Exercise description:
When you find the word "none" in a line of the entries, please copy the whole line.

Material provided:

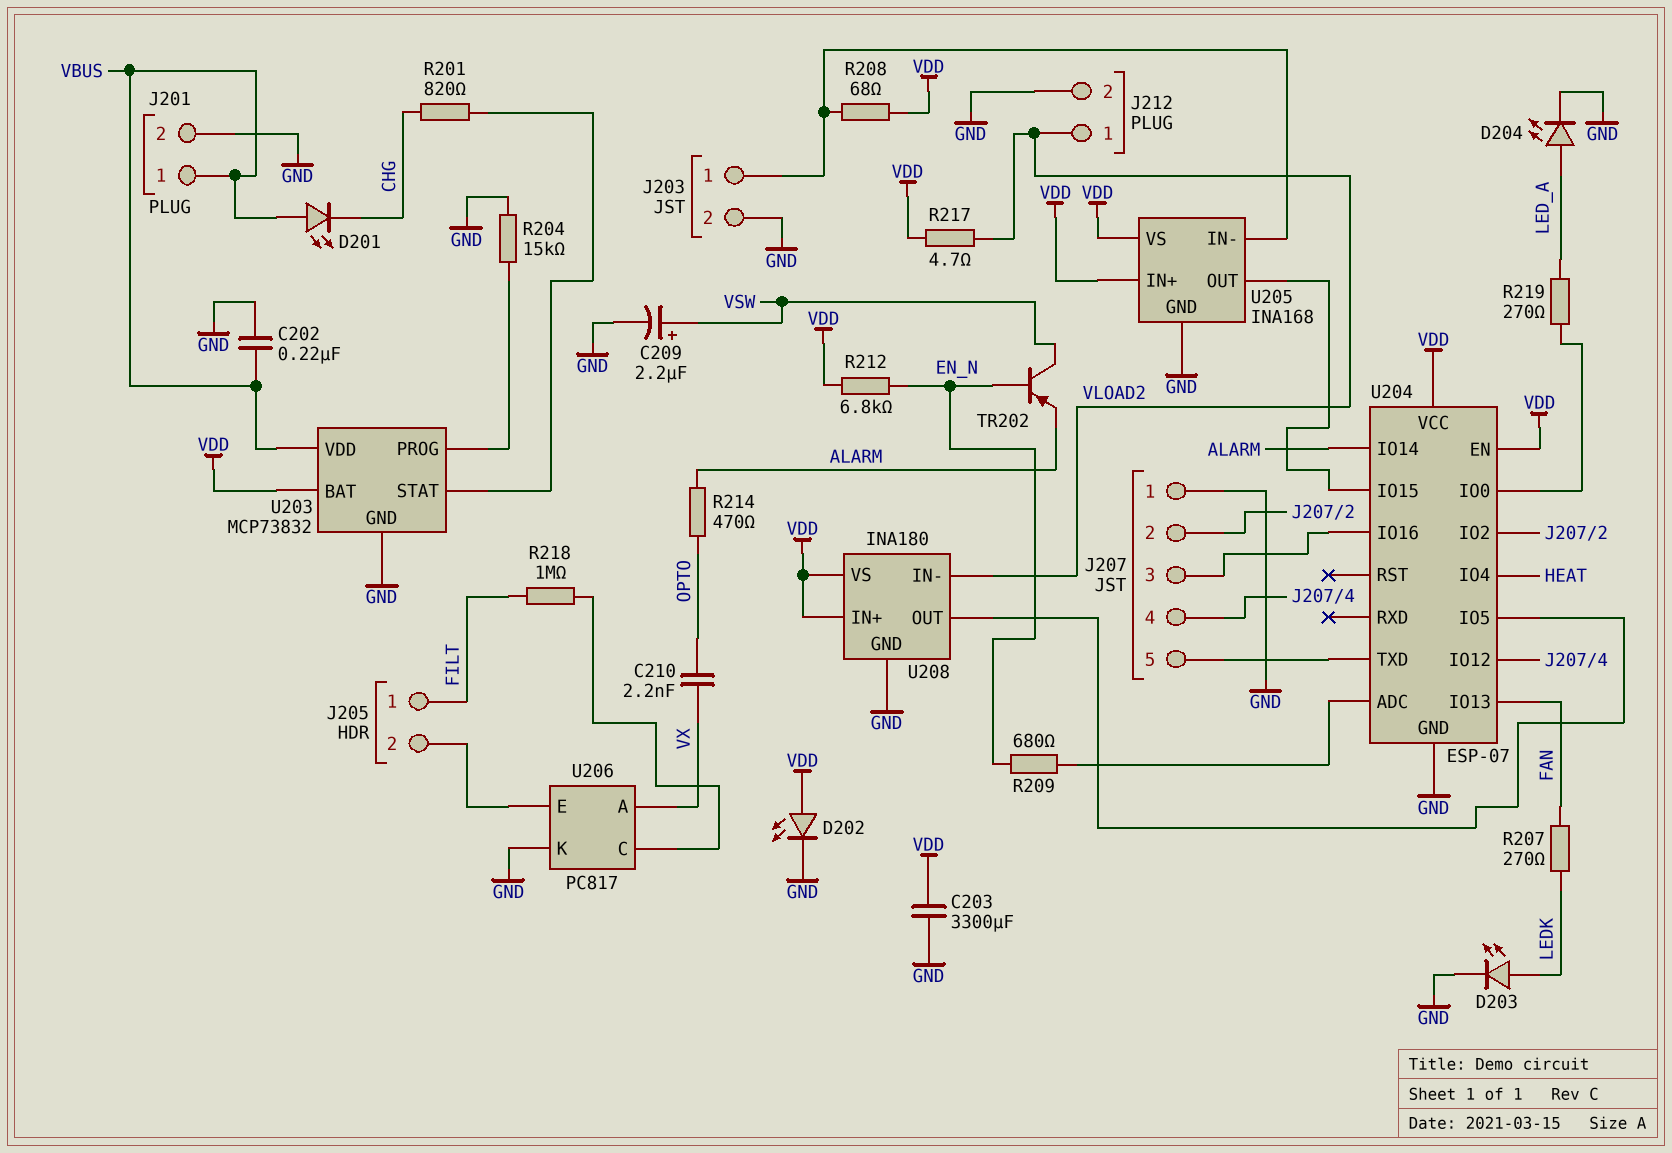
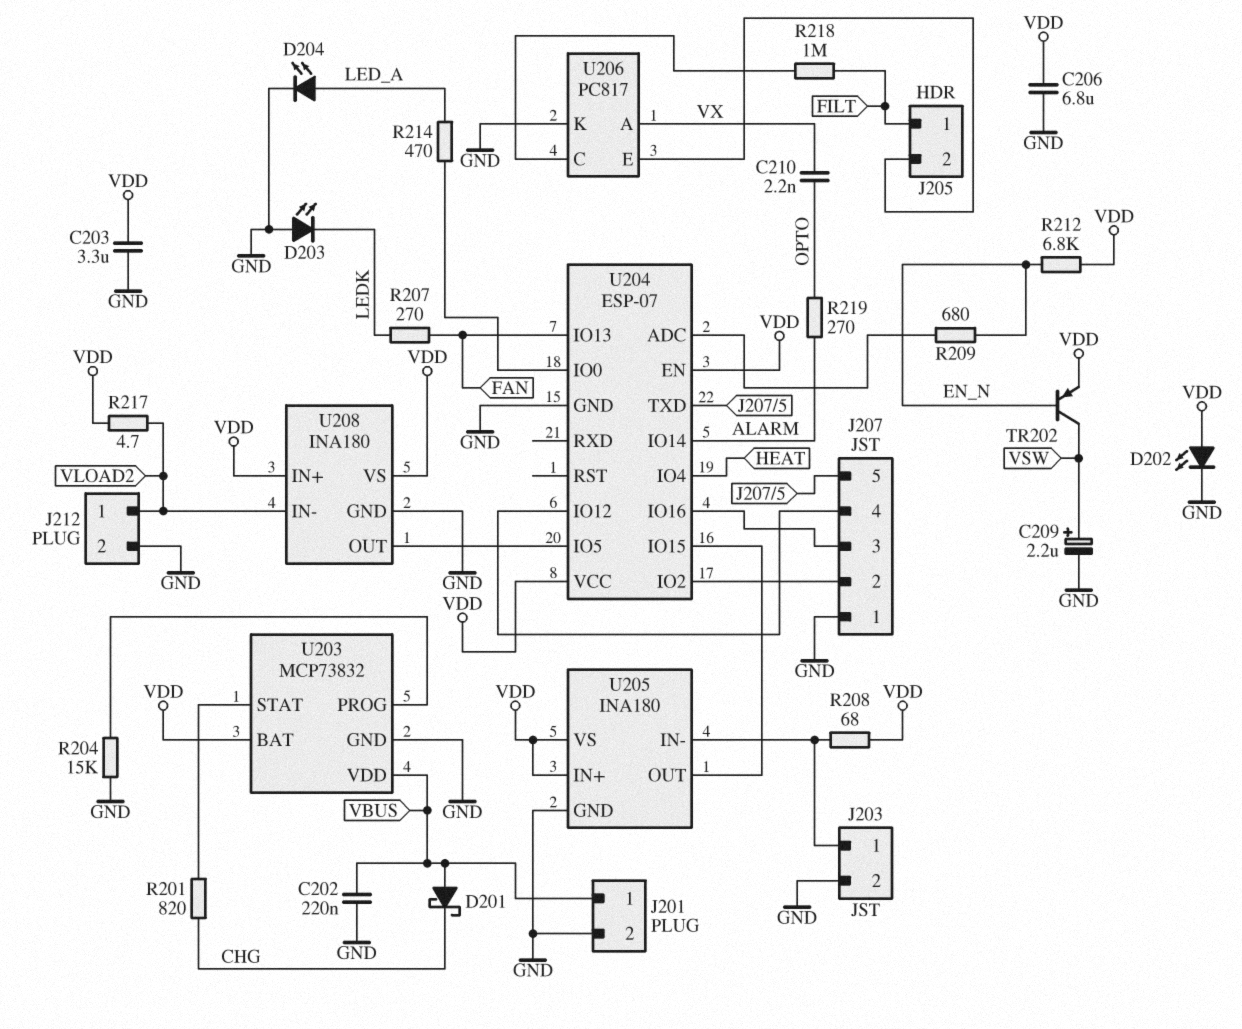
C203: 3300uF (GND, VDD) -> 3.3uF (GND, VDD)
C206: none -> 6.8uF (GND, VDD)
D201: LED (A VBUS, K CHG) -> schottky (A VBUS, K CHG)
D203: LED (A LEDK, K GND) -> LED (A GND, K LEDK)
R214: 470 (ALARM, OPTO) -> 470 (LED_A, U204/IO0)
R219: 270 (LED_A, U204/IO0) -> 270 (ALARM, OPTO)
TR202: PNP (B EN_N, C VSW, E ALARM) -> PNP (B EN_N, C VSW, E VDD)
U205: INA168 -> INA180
* * *
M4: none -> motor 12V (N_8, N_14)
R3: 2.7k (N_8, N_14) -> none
---
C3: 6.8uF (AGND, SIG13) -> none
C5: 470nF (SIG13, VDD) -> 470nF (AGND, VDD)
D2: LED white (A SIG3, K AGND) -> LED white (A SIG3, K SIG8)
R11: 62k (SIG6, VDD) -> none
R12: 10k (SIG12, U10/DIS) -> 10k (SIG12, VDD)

Answer for this exercise:
C206: none -> 6.8uF (GND, VDD)
M4: none -> motor 12V (N_8, N_14)
R3: 2.7k (N_8, N_14) -> none
C3: 6.8uF (AGND, SIG13) -> none
R11: 62k (SIG6, VDD) -> none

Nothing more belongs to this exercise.